Information shown |
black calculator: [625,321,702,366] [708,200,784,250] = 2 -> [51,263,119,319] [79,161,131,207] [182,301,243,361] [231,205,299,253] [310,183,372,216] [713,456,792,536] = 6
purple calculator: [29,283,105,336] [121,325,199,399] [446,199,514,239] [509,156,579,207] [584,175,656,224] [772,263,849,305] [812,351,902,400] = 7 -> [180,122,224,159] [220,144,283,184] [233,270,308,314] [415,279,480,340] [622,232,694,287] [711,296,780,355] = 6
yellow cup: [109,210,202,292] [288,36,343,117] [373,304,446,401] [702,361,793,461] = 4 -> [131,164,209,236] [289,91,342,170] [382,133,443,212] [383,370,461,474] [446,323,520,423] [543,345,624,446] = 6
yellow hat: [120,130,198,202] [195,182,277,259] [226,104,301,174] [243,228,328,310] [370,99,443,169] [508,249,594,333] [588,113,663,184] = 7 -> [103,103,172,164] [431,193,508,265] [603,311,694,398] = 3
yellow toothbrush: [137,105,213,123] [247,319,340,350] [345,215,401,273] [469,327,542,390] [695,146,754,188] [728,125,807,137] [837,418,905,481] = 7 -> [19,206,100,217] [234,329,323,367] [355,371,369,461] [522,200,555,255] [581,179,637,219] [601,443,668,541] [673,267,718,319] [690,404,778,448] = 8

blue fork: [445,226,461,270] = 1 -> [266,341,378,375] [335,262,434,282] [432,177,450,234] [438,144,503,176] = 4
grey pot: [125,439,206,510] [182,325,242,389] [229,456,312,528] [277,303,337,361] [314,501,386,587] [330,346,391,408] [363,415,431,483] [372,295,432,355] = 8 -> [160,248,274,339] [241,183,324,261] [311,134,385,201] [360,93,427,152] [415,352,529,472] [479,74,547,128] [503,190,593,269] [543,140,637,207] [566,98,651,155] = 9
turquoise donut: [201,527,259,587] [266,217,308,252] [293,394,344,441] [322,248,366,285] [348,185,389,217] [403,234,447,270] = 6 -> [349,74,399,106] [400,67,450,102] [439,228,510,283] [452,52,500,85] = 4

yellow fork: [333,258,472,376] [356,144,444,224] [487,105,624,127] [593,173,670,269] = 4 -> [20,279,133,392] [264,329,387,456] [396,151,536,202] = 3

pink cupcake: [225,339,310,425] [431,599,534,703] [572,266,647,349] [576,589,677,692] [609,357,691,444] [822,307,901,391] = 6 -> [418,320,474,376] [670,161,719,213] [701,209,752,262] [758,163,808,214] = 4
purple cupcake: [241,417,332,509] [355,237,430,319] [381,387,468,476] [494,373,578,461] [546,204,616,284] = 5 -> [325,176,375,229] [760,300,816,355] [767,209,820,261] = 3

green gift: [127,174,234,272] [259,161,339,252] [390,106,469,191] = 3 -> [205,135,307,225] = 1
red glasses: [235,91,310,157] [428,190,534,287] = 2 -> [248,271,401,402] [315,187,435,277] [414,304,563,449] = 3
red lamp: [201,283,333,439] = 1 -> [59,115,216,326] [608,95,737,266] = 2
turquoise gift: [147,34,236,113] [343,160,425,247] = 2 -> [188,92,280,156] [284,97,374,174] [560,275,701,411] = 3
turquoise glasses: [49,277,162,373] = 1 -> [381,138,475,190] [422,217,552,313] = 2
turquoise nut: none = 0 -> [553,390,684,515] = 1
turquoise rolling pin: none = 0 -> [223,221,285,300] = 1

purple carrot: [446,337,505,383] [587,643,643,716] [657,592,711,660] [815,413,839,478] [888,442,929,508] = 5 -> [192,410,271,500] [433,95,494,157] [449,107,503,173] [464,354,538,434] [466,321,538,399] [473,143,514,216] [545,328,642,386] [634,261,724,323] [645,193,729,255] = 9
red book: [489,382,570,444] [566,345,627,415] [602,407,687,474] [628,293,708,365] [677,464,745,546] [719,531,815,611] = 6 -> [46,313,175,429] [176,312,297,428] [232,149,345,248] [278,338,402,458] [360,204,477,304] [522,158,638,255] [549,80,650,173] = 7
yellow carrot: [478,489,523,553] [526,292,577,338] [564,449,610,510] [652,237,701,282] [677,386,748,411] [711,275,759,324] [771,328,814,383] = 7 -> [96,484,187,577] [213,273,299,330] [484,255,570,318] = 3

Exercise objective | Each entry above, in full, should be output exactly as it reads.

Completed exercise |
black calculator: [625,321,702,366] [708,200,784,250] = 2 -> [51,263,119,319] [79,161,131,207] [182,301,243,361] [231,205,299,253] [310,183,372,216] [713,456,792,536] = 6
purple calculator: [29,283,105,336] [121,325,199,399] [446,199,514,239] [509,156,579,207] [584,175,656,224] [772,263,849,305] [812,351,902,400] = 7 -> [180,122,224,159] [220,144,283,184] [233,270,308,314] [415,279,480,340] [622,232,694,287] [711,296,780,355] = 6
yellow cup: [109,210,202,292] [288,36,343,117] [373,304,446,401] [702,361,793,461] = 4 -> [131,164,209,236] [289,91,342,170] [382,133,443,212] [383,370,461,474] [446,323,520,423] [543,345,624,446] = 6
yellow hat: [120,130,198,202] [195,182,277,259] [226,104,301,174] [243,228,328,310] [370,99,443,169] [508,249,594,333] [588,113,663,184] = 7 -> [103,103,172,164] [431,193,508,265] [603,311,694,398] = 3
yellow toothbrush: [137,105,213,123] [247,319,340,350] [345,215,401,273] [469,327,542,390] [695,146,754,188] [728,125,807,137] [837,418,905,481] = 7 -> [19,206,100,217] [234,329,323,367] [355,371,369,461] [522,200,555,255] [581,179,637,219] [601,443,668,541] [673,267,718,319] [690,404,778,448] = 8

blue fork: [445,226,461,270] = 1 -> [266,341,378,375] [335,262,434,282] [432,177,450,234] [438,144,503,176] = 4
grey pot: [125,439,206,510] [182,325,242,389] [229,456,312,528] [277,303,337,361] [314,501,386,587] [330,346,391,408] [363,415,431,483] [372,295,432,355] = 8 -> [160,248,274,339] [241,183,324,261] [311,134,385,201] [360,93,427,152] [415,352,529,472] [479,74,547,128] [503,190,593,269] [543,140,637,207] [566,98,651,155] = 9
turquoise donut: [201,527,259,587] [266,217,308,252] [293,394,344,441] [322,248,366,285] [348,185,389,217] [403,234,447,270] = 6 -> [349,74,399,106] [400,67,450,102] [439,228,510,283] [452,52,500,85] = 4

yellow fork: [333,258,472,376] [356,144,444,224] [487,105,624,127] [593,173,670,269] = 4 -> [20,279,133,392] [264,329,387,456] [396,151,536,202] = 3

pink cupcake: [225,339,310,425] [431,599,534,703] [572,266,647,349] [576,589,677,692] [609,357,691,444] [822,307,901,391] = 6 -> [418,320,474,376] [670,161,719,213] [701,209,752,262] [758,163,808,214] = 4
purple cupcake: [241,417,332,509] [355,237,430,319] [381,387,468,476] [494,373,578,461] [546,204,616,284] = 5 -> [325,176,375,229] [760,300,816,355] [767,209,820,261] = 3

green gift: [127,174,234,272] [259,161,339,252] [390,106,469,191] = 3 -> [205,135,307,225] = 1
red glasses: [235,91,310,157] [428,190,534,287] = 2 -> [248,271,401,402] [315,187,435,277] [414,304,563,449] = 3
red lamp: [201,283,333,439] = 1 -> [59,115,216,326] [608,95,737,266] = 2
turquoise gift: [147,34,236,113] [343,160,425,247] = 2 -> [188,92,280,156] [284,97,374,174] [560,275,701,411] = 3
turquoise glasses: [49,277,162,373] = 1 -> [381,138,475,190] [422,217,552,313] = 2
turquoise nut: none = 0 -> [553,390,684,515] = 1
turquoise rolling pin: none = 0 -> [223,221,285,300] = 1

purple carrot: [446,337,505,383] [587,643,643,716] [657,592,711,660] [815,413,839,478] [888,442,929,508] = 5 -> [192,410,271,500] [433,95,494,157] [449,107,503,173] [464,354,538,434] [466,321,538,399] [473,143,514,216] [545,328,642,386] [634,261,724,323] [645,193,729,255] = 9
red book: [489,382,570,444] [566,345,627,415] [602,407,687,474] [628,293,708,365] [677,464,745,546] [719,531,815,611] = 6 -> [46,313,175,429] [176,312,297,428] [232,149,345,248] [278,338,402,458] [360,204,477,304] [522,158,638,255] [549,80,650,173] = 7
yellow carrot: [478,489,523,553] [526,292,577,338] [564,449,610,510] [652,237,701,282] [677,386,748,411] [711,275,759,324] [771,328,814,383] = 7 -> [96,484,187,577] [213,273,299,330] [484,255,570,318] = 3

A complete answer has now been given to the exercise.